-- EXERCISE DATA follows --

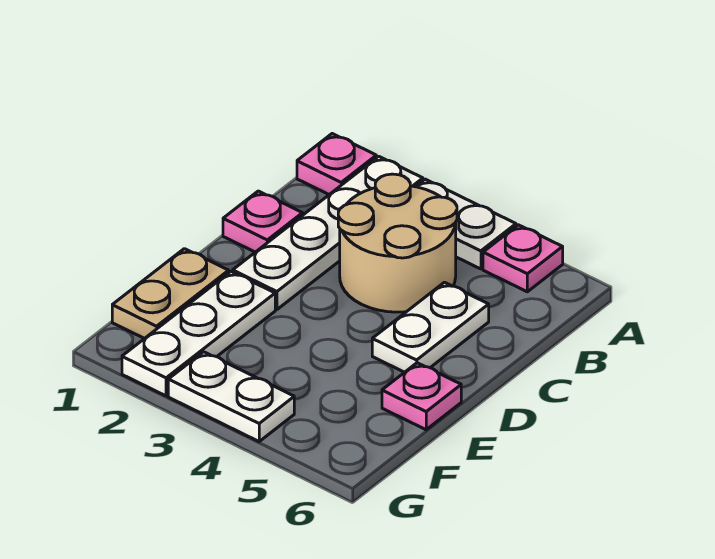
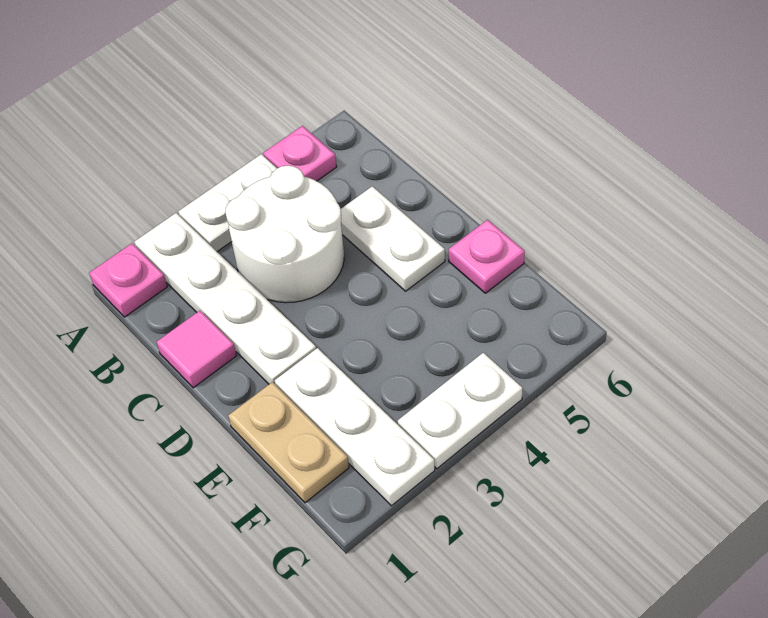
tan 2x2 round brick [338,174,457,312] -> white 2x2 round brick [226,166,344,303]
pink 1x1 plate [223,191,303,252] -> pink 1x1 tile [157,311,236,388]

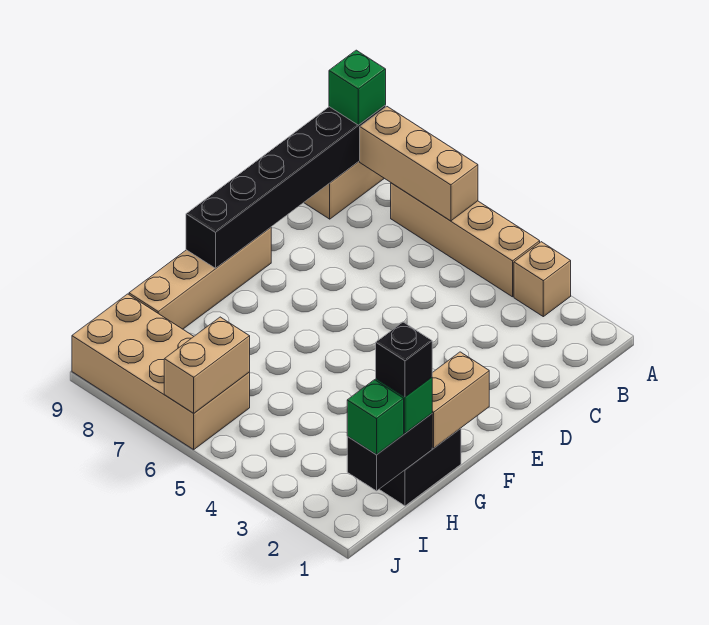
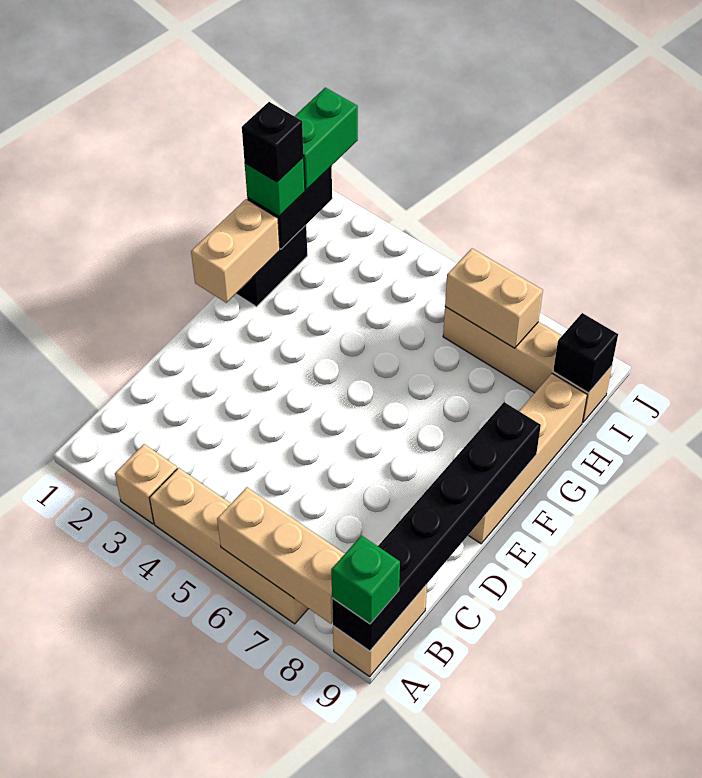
green 1x1 brick [347,380,404,455] -> green 1x2 brick [295,88,358,190]
tan 2x4 brick [72,294,250,449] -> tan 1x4 brick [443,307,612,422]
tan 1x2 brick [164,317,250,413] -> tan 1x2 brick turned to [445,249,543,348]
none -> black 1x1 brick [553,313,618,393]

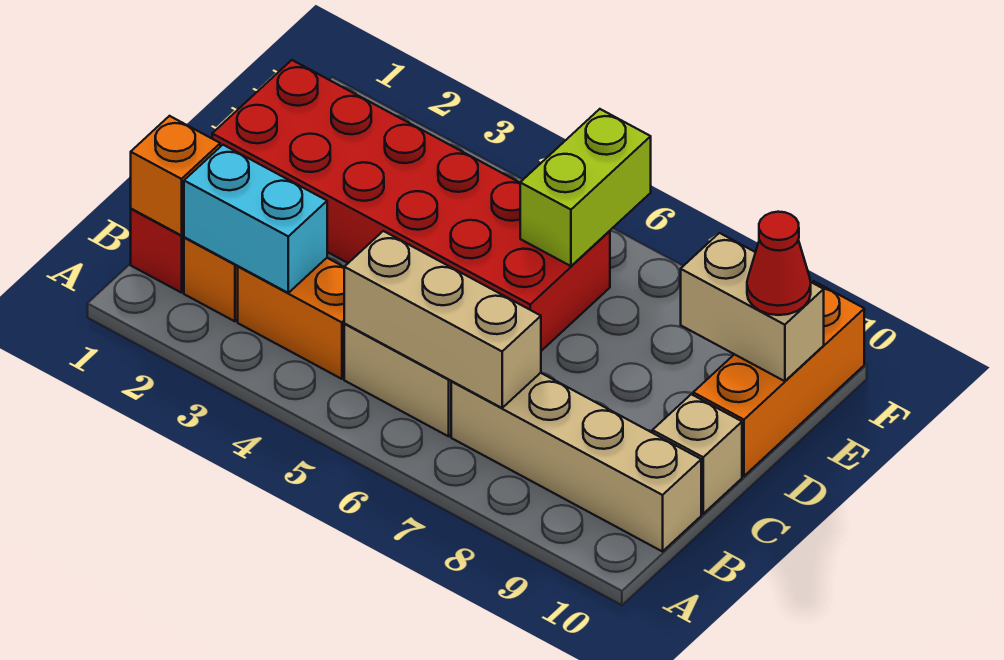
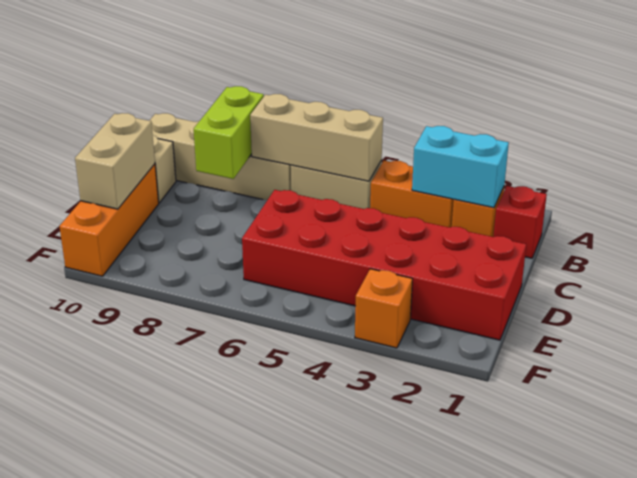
orange 1x1 brick [131,116,220,235] -> orange 1x1 brick moved to [355,269,412,348]
lime 1x2 brick [520,109,651,266] -> lime 1x2 brick moved to [194,86,264,179]
tan 1x2 brick [681,233,824,381] -> tan 1x2 brick turned to [75,113,155,209]
red 1x1 cone [747,212,811,315] -> none

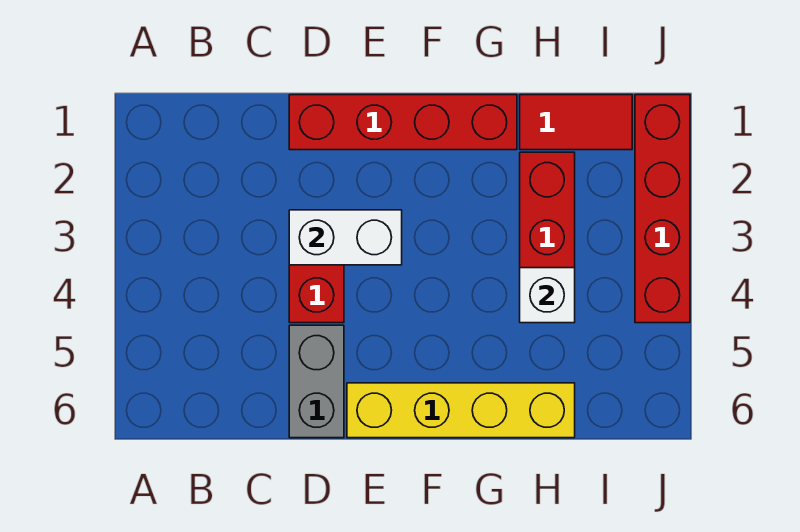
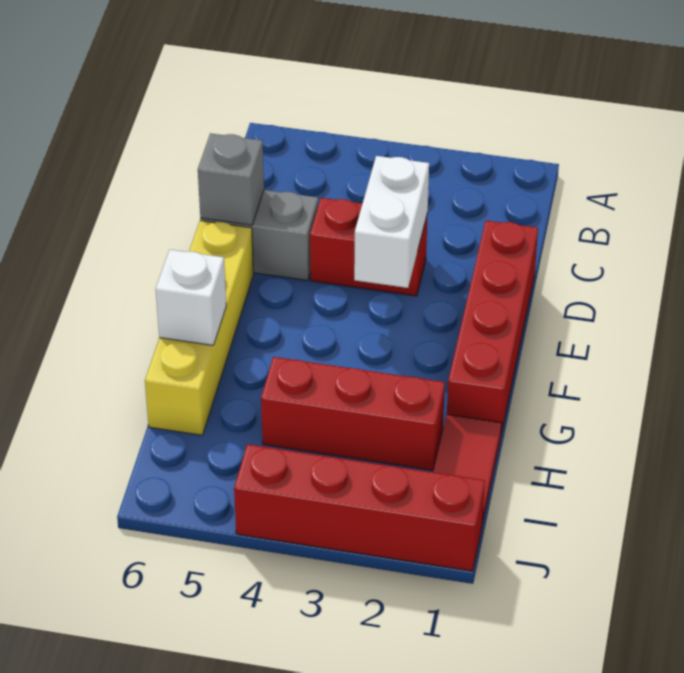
none -> grey 1x1 brick [198,133,264,225]
white 1x1 brick [520,268,575,323] -> white 1x1 brick moved to [156,250,226,345]

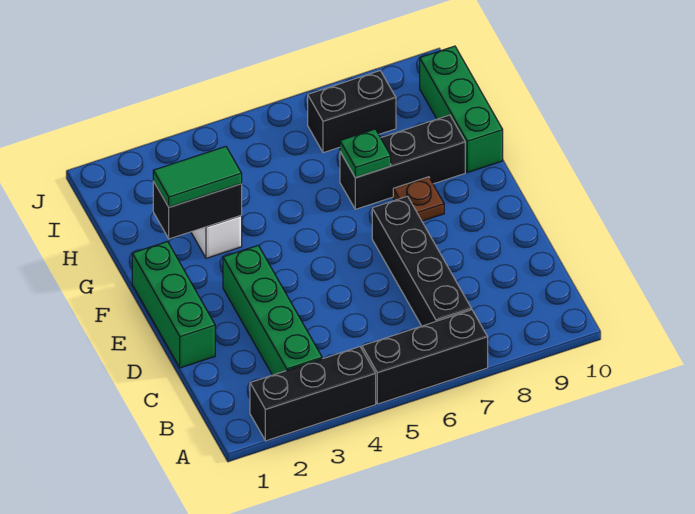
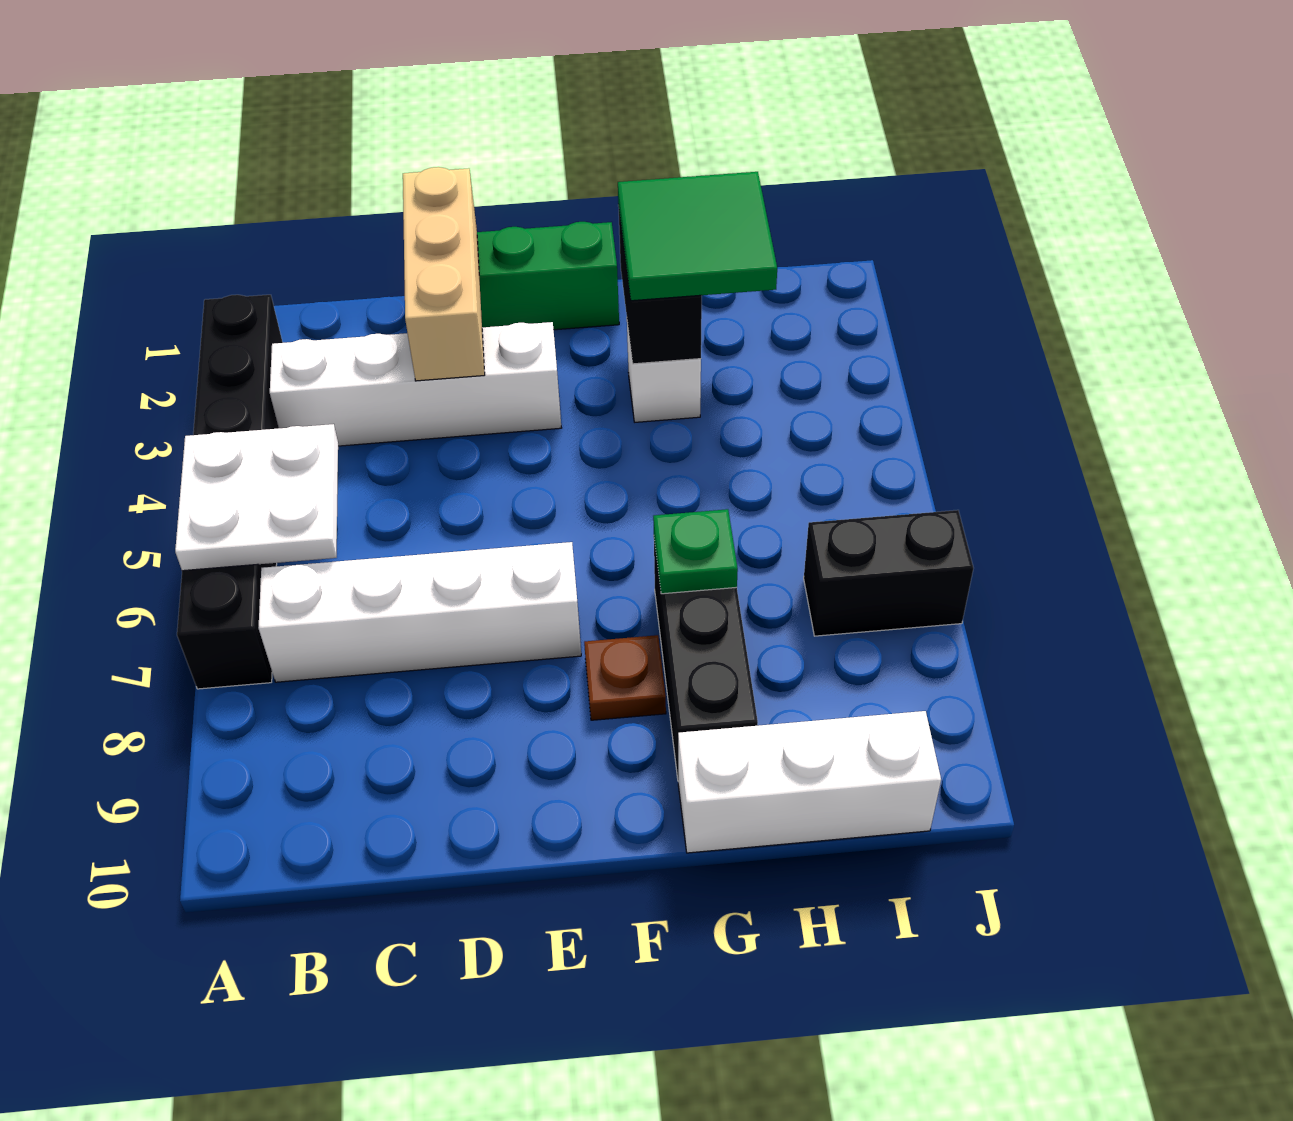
none -> white 2x2 plate [175,424,338,571]
green 1x4 brick [223,246,322,375] -> white 1x4 brick [270,322,561,446]
black 1x4 brick [372,196,471,326] -> white 1x4 brick [258,542,581,682]
none -> tan 1x3 brick [403,167,485,381]
green 1x2 tile [153,146,242,207] -> green 2x2 tile [618,172,777,301]
green 1x3 brick [420,46,503,173] -> white 1x3 brick [678,711,941,853]
black 1x2 brick [308,71,396,153] -> black 1x2 brick turned to [804,510,974,636]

-- EXERCISE DATA concluded --

#### DIRECTIONS FOR THIS TASK
In the copy, include exactly the lines from the one with "red 1x1 cone [747,212,811,315] -> none" through the final line of the data, both ends included, and no pictures.

#### RESULT BELOW
red 1x1 cone [747,212,811,315] -> none

none -> grey 1x1 brick [198,133,264,225]
white 1x1 brick [520,268,575,323] -> white 1x1 brick moved to [156,250,226,345]

none -> white 2x2 plate [175,424,338,571]
green 1x4 brick [223,246,322,375] -> white 1x4 brick [270,322,561,446]
black 1x4 brick [372,196,471,326] -> white 1x4 brick [258,542,581,682]
none -> tan 1x3 brick [403,167,485,381]
green 1x2 tile [153,146,242,207] -> green 2x2 tile [618,172,777,301]
green 1x3 brick [420,46,503,173] -> white 1x3 brick [678,711,941,853]
black 1x2 brick [308,71,396,153] -> black 1x2 brick turned to [804,510,974,636]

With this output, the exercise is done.